_Problem_
Without the images, reproduce every entry exactly.

··········

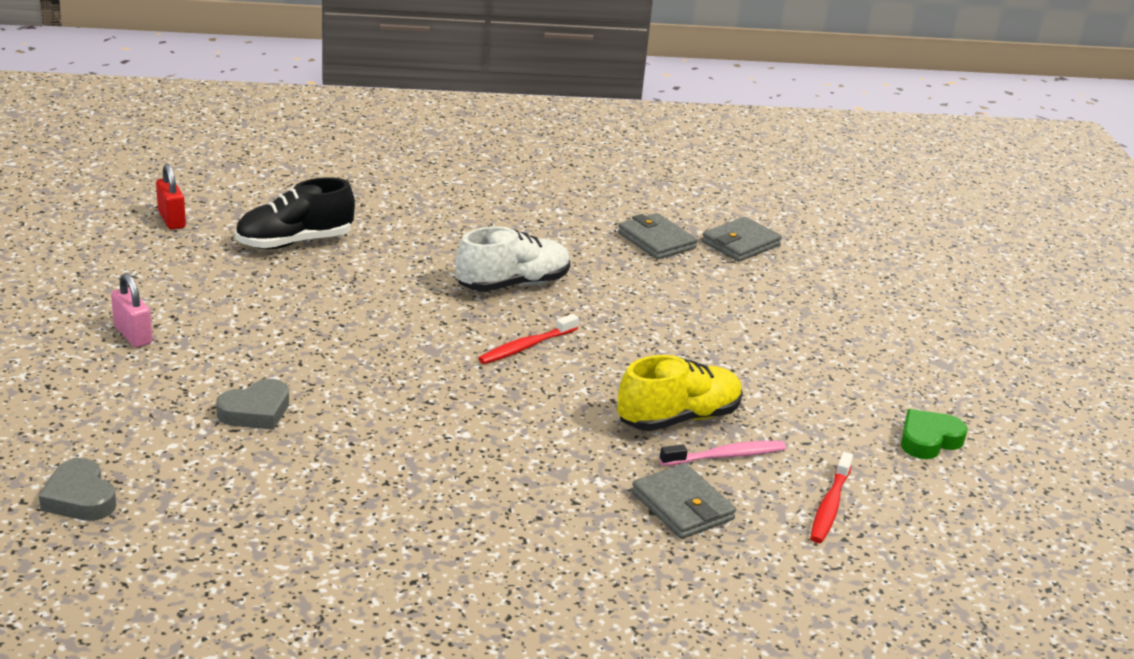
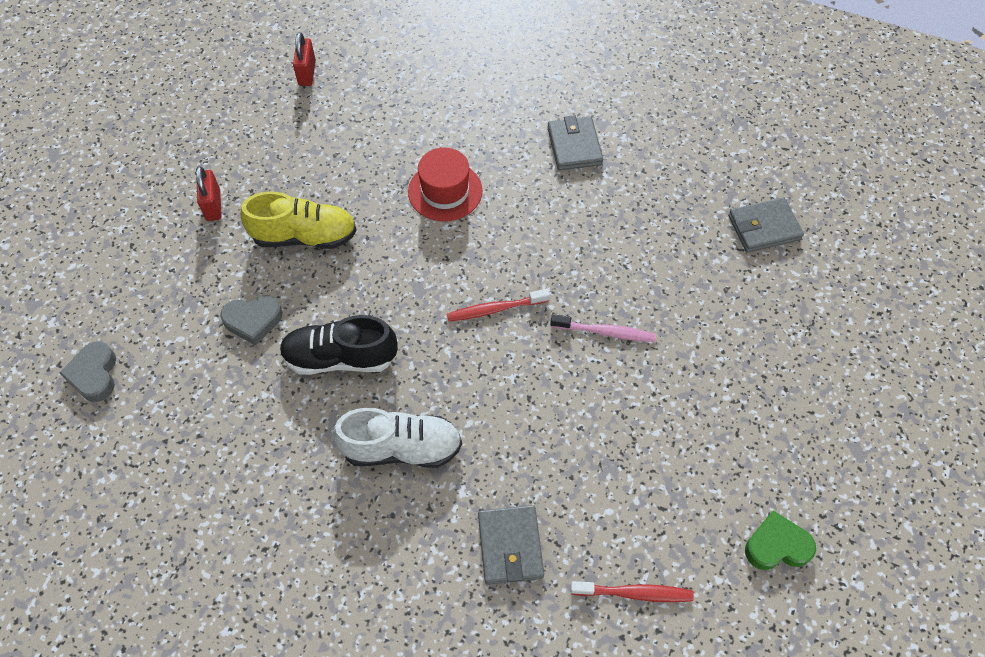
camera: 30 degrees right, 30 degrees up
(133, 335) = (213, 205): pink padlock -> red padlock
(294, 242) = (384, 125): black shoe -> black shoe (340, 358)
(403, 276) = (445, 191): none -> red hat
(513, 284) = (528, 227): white shoe -> white shoe (401, 448)
(656, 241) = (687, 203): grey wallet -> grey wallet (574, 146)
(678, 418) = (569, 439): yellow shoe -> yellow shoe (305, 236)
(725, 456) = (582, 500): pink toothbrush -> pink toothbrush (605, 332)
(830, 505) = (634, 593): red toothbrush -> red toothbrush turned 135 degrees counterclockwise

··········

_Answer to this task_
camera: 30 degrees right, 30 degrees up
(133, 335) = (213, 205): pink padlock -> red padlock
(294, 242) = (384, 125): black shoe -> black shoe (340, 358)
(403, 276) = (445, 191): none -> red hat
(513, 284) = (528, 227): white shoe -> white shoe (401, 448)
(656, 241) = (687, 203): grey wallet -> grey wallet (574, 146)
(678, 418) = (569, 439): yellow shoe -> yellow shoe (305, 236)
(725, 456) = (582, 500): pink toothbrush -> pink toothbrush (605, 332)
(830, 505) = (634, 593): red toothbrush -> red toothbrush turned 135 degrees counterclockwise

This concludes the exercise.